*** Opening of DATA PROVIDED ***

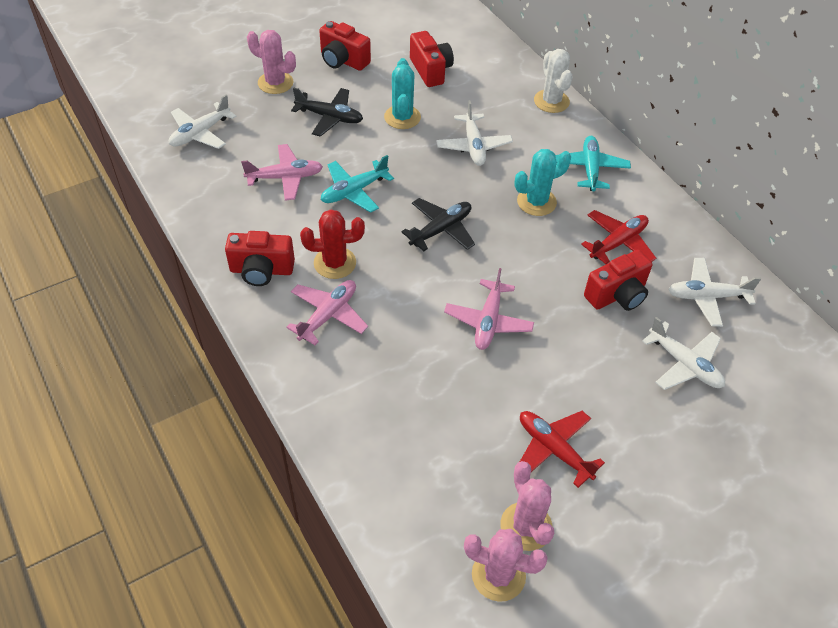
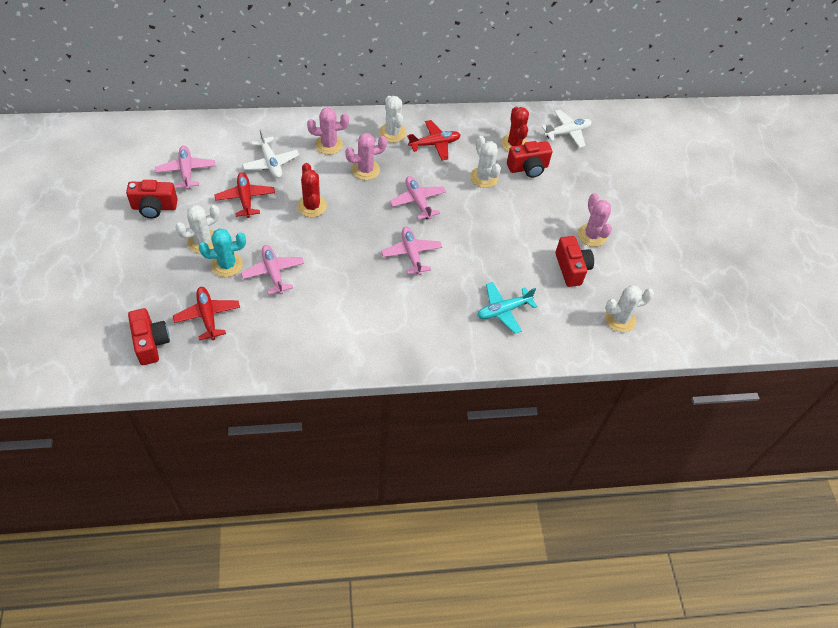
black plane: 2 -> 0
pink plane: 3 -> 4
red cactus: 1 -> 2
red plane: 2 -> 3
turquoise cactus: 2 -> 1
turquoise plane: 2 -> 1
white cactus: 1 -> 4
white plane: 4 -> 2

*** Close of DATA PROVIDED ***

## [WORK TO COMPLETE]
Write the records out in full, word for word; leave every picture behind.

## [RESPONSE AREA]
black plane: 2 -> 0
pink plane: 3 -> 4
red cactus: 1 -> 2
red plane: 2 -> 3
turquoise cactus: 2 -> 1
turquoise plane: 2 -> 1
white cactus: 1 -> 4
white plane: 4 -> 2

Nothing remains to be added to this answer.